* start Entries supplied *
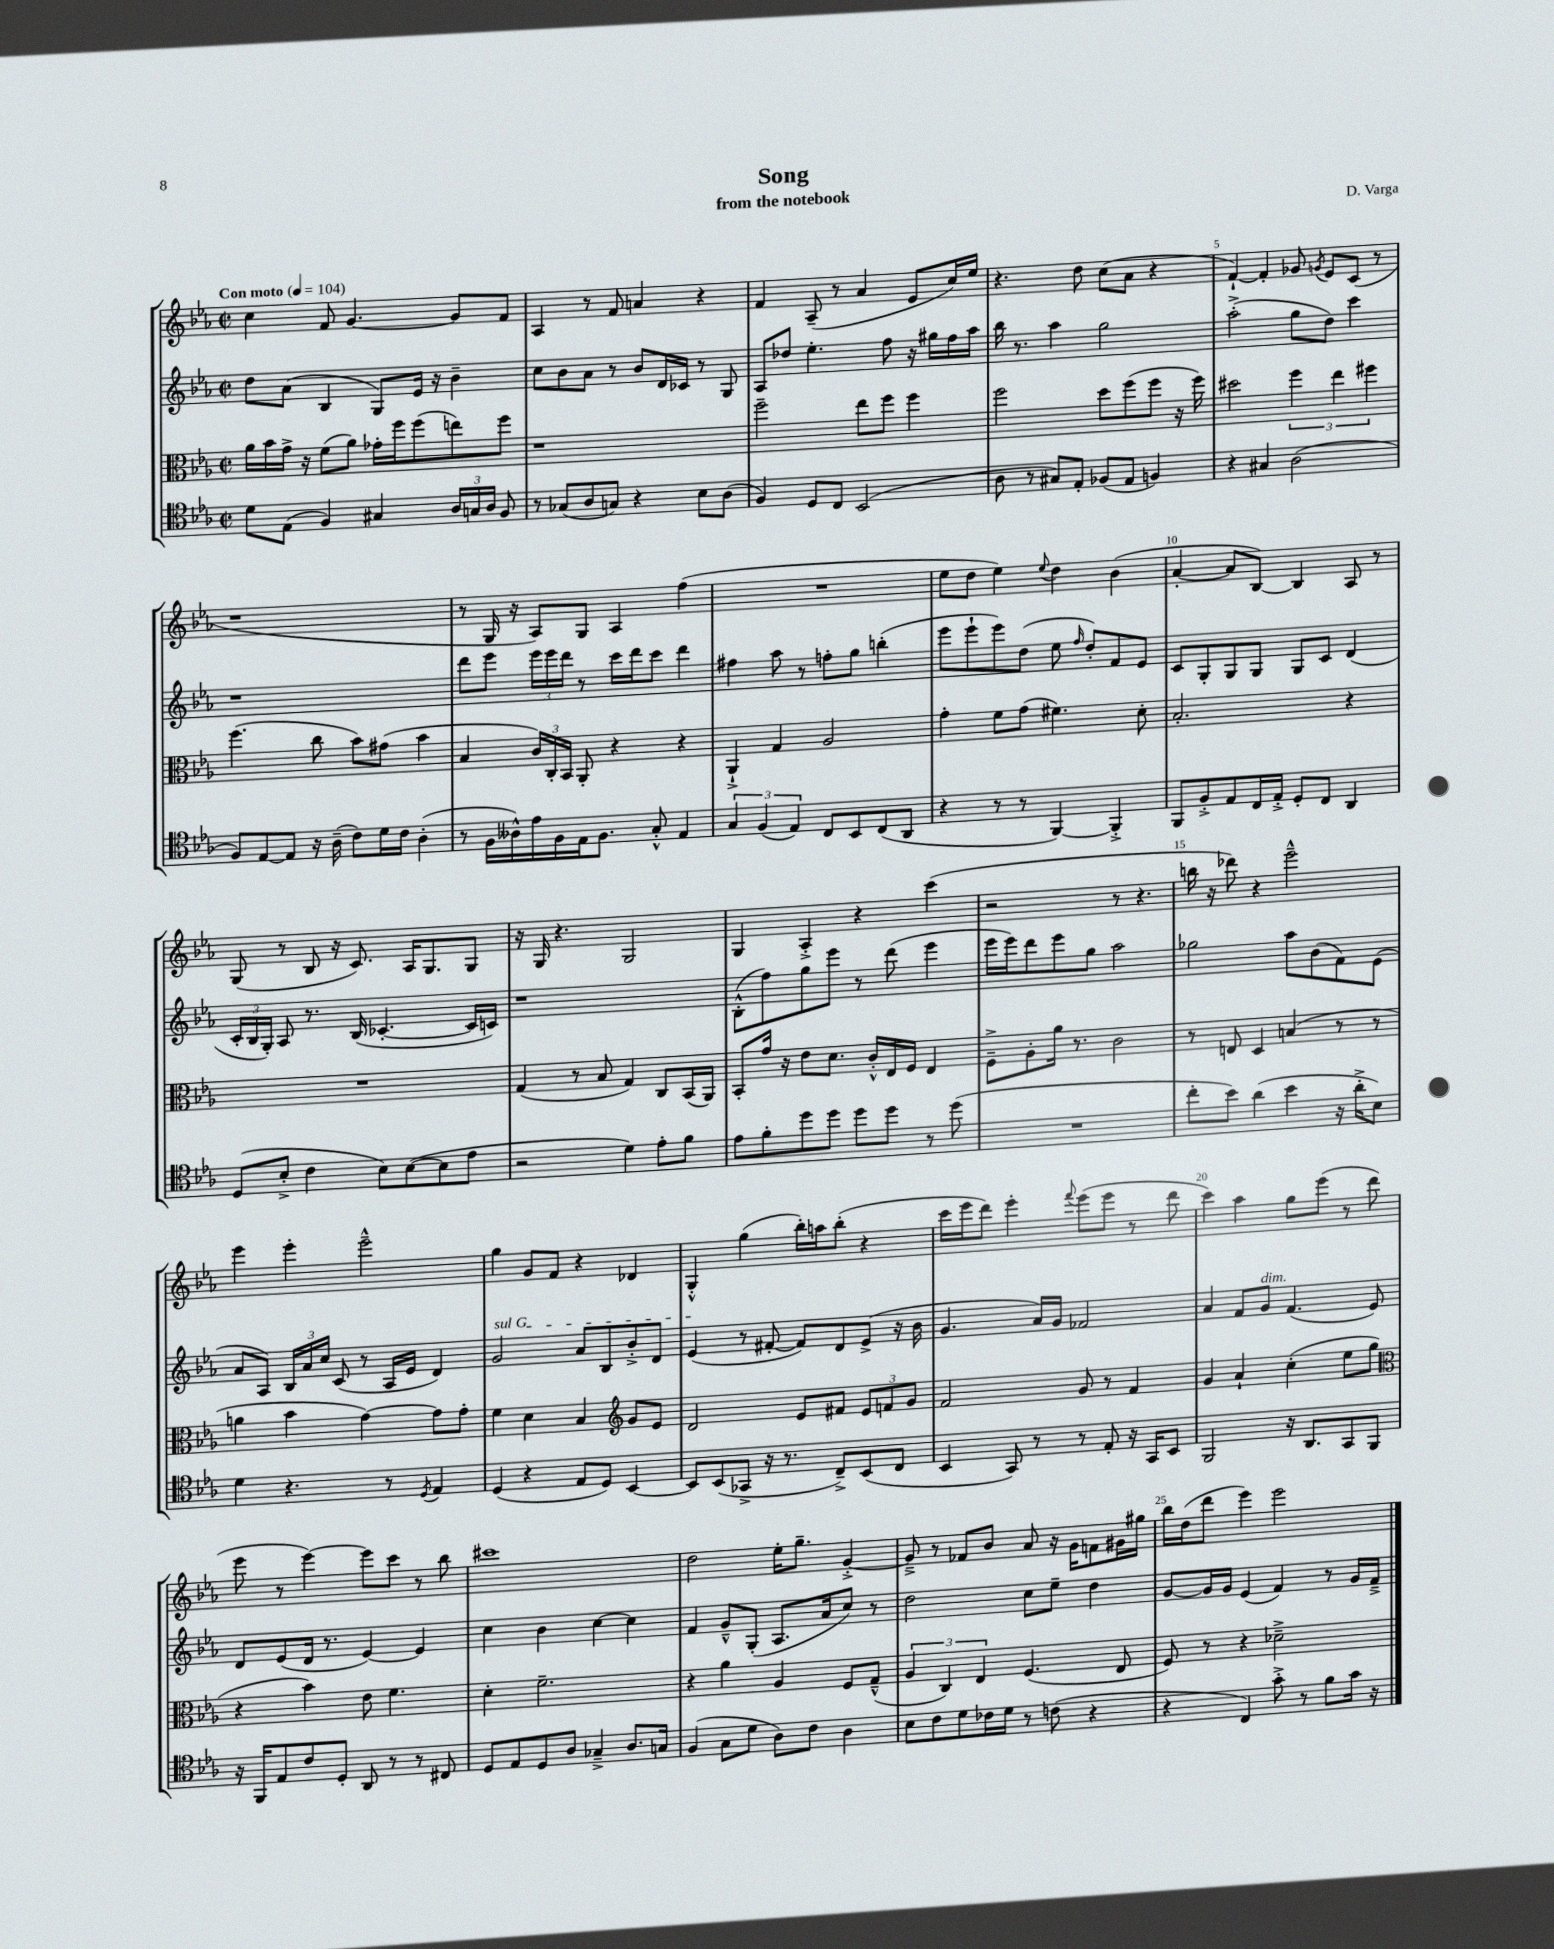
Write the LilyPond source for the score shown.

\header { title = "Song" composer = "D. Varga" subtitle = "from the notebook" }
<<
\new StaffGroup <<
\new Staff = "s0" {
    \clef treble \key ees \major \defaultTimeSignature \time 2/2 \tempo "Con moto" 4 = 104
    \autoBeamOff c''4 f'8 g'4.~ g'8[ f'8] |
    aes4 r8 f'8 a'4 r4 |
    f'4 aes8--( r8 aes'4 ees'8[ c''16) ees''16] |
    r4. d''8 c''8[( aes'8] r4 |
    f'4~-!) f'4-. ges'8 \acciaccatura { g'8 } ees'8[ c'8]( r8 |
    r1 |
    r8 g16 r16 aes8[) g8] aes4 f''4( |
    R1 |
    ees''8[ d''8] ees''4) \appoggiatura { ees''8 } d''4 bes'4( |
    aes'4~-. aes'8[ bes8]~) bes4 aes8 r8 |
    g8( r8 bes8 r16 c'8.) aes16[ g8. g8] |
    r16 g16 r4. g2 |
    g4 aes4-.-> r4 c'''4( |
    r2 r8 r4. |
    b''16 r16 des'''8) r4 ees'''2---^ |
    ees'''4 ees'''4-. ees'''2---^ |
    g''4 g'8[ f'8] r4 des'4 |
    g4-.-^ g''4( bes''16[-.) a''16 bes''8]-.( r4 |
    c'''16[ ees'''16 d'''8]) ees'''4-. \appoggiatura { f'''8 } ees'''8[( ees'''8] r8 d'''8 |
    c'''4) aes''4 g''8[ ees'''8]( r8 d'''8 |
    ees'''8 r8 ees'''4~) ees'''8[ c'''8] r8 bes''8 |
    cis'''1 |
    d''2 ees''16[-. g''8.]-- g'4~-.-> |
    g'8---> r8 fes'8[ bes'8] aes'8 r16 g'16[ f'8 gis'16 gis''16] |
    bes''16[ d''16( d'''8] ees'''4) ees'''2 \bar "|." |
}
\new Staff = "s1" {
    \clef treble \key ees \major \defaultTimeSignature \time 2/2
    \autoBeamOff d''8[ aes'8]( bes4 g8[) ees'16] r16 bes'4-- |
    c''8[ bes'8 aes'8] r8 bes'8[ d'16 ces'16] r8 g8 |
    aes8[ des''8] ees''4.-. f''8 r16 gis''16[ f''16 aes''16] |
    bes''16 r8. aes''4 g''2 |
    aes''2-.->( g''8[ d''8]) c'''4 |
    r1 |
    d'''8[ ees'''8] \tuplet 3/2 { ees'''16[ ees'''16 d'''16] } r8 c'''16[ d'''16 c'''8] d'''4 |
    fis''4 aes''8 r8 f''8[-. g''8] b''4-.( |
    ees'''8[ ees'''8-! ees'''8) d''8]( ees''8 \grace { f''16 } d''8[-.) f'8 ees'8] |
    c'8[ g8-. g8 g8] g8[ c'8] d'4( |
    \tuplet 3/2 { c'16[-. bes16 g16]-.) } aes8 r8. bes16( ces'4.~-. ces'16[ c'16]) |
    r1 |
    bes8[-.-^( f''8) g''8 ees'''8] r8 d'''8( ees'''4 |
    ees'''16[ ees'''16) d'''8 ees'''8 g''8] aes''2 |
    ges''2 aes''8[ bes'8( f'8) ees'8]( |
    aes'8[ aes8]) \tuplet 3/2 { bes16[ aes'16 c''16] } c'8( r8 aes16[ ees'16] d'4) |
    \once \override TextSpanner.bound-details.left.text = \markup { \italic "sul G" } g'2\startTextSpan aes'8[ bes8 bes'8-.-> d'8] |
    ees'4\stopTextSpan( r8 fis'8~-. fis'8[) d'8 ees'8]->( r16 bes'16 |
    g'4. aes'16[) g'16] fes'2 |
    aes'4 f'8[ g'8]^\markup { \italic "dim." } f'4.( ees'8) |
    d'8[ ees'8( d'16] r8. ees'4~) ees'4 |
    c''4 bes'4 c''4~ c''4 |
    f'4 g'8[---^ g8]-.( aes8.[ aes'16 c''8]) r8 |
    d''2 c''8[ ees''8]-- d''4 |
    g'8[~ g'16 g'16] ees'4( f'4) r8 g'16[ f'16]---> \bar "|." |
}
\new Staff = "s2" {
    \clef alto \key ees \major \defaultTimeSignature \time 2/2
    \autoBeamOff aes'16[ bes'16 g'16]-> r16 f'8[( aes'8]) ges'16[-. f''16 f''8( e''8) f''8] |
    r1 |
    f''2-- ees''8[ f''8] f''4 |
    f''2 d''8[ f''8( f''8] r16 f''16) |
    dis''2 \tuplet 3/2 { f''4 ees''4 fis''4 } |
    f''4.( c''8 bes'8[) gis'8]( bes'4 |
    bes4 \tuplet 3/2 { c'16[) c16-. bes,16] } aes,8-. r4 r4 |
    aes,4-!-> g4 aes2 |
    g'4-. f'8[ g'8]( fis'4.) d'8-. |
    bes2.-. r4 |
    R1 |
    g4( r8 bes8 g4) c8[ bes,16( aes,16]) |
    bes,8[-. g'16] r16 ees'8[ d'8.] c'16[-.-^ ees16 f16] ees4 |
    f8[---> aes8-. aes'16] r8. c'2 |
    r8 e8 d4 b4( r8 r8 |
    a'4 bes'4 g'4~) g'8[ g'8]-. |
    f'4 d'4 bes4 \clef treble g'8[ ees'8] |
    d'2 ees'8[ fis'8] \tuplet 3/2 { ees'8[ f'8 g'8] } |
    f'2 g'8 r8 f'4 |
    g'4 aes'4-! c''4-.( ees''8[ g''8] |
    \clef alto r4 bes'4) ees'8 f'4. |
    d'4-. f'2.-- |
    r4 aes'4 aes4 f8[ g8]---^( |
    \tuplet 3/2 { aes4 c4) ees4 } f4.( ees8 |
    f8) r8 r4 des'2---> \bar "|." |
}
\new Staff = "s3" {
    \clef tenor \key ees \major \defaultTimeSignature \time 2/2
    \autoBeamOff d'8[ ees8]( f4) gis4 \tuplet 3/2 { aes16[ g16 aes16] } f8 |
    r8 ges8[( aes8 g8]) r4 bes8[ aes8]( |
    f4) d8[ c8] bes,2( |
    aes8 r8 gis8[) ees8]-. fes8[( ees8] f4) |
    r4 gis4 aes2( |
    f8[) ees8~ ees8] r16 aes16--( c'8[) d'16 c'16] aes4-.( |
    r8 f16[ aeses16-^) ees'16 f16 ees16 f8.] g8-.-^ ees4 |
    \tuplet 3/2 { g4 f4( ees4) } c8[ bes,8 c8( aes,8] |
    r4 r8 r8 f,4~) f,4-.-> |
    f,8[ f8-.-> ees8 c16 ees16]-.-> d8[-. c8] aes,4 |
    d8[( bes8]-.-> c'4 bes8[) bes8~( bes8 ees'8] |
    r2 d'4) ees'8[-. f'8] |
    ees'8[ f'8-. d''8 d''8] d''8[ d''8] r8 d''8( |
    R1 |
    c''8[-. bes'8]) aes'4( bes'4 r16 aes'16[-.-> bes8]) |
    d'4 r4. r8 \acciaccatura { d8 } ees4 |
    d4( r4 ees8[ d8]) bes,4~ |
    bes,8[ bes,8( ges,8]-> r16 r8. c8[--->) bes,8( c8] |
    bes,4 g,8) r8 r8 ees8-. r16 g,16[ bes,8] |
    f,2 r16 aes,8.[ g,8 f,8] |
    r16 f,16[ ees8 c'8 d8]-. aes,8 r8 r8 cis8 |
    d8[ ees8 d8 aes8] ges4---> aes8.[ g16] |
    f4( g8[ d'8] aes8[) c'8] aes4 |
    bes8[ c'8 d'8 ces'16 d'16] r8 c'8( r4 |
    r4 c4) g'8-.-> r8 f'8[ g'16] r16 \bar "|." |
}
>>
>>
\layout { \context { \Score \override BarNumber.break-visibility = ##(#f #t #t) barNumberVisibility = #(every-nth-bar-number-visible 5) } }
* end Entries supplied *
### Short problem
How many lines in the data above contain the string "override"? Reply with the number alone.

### Completed exercise
2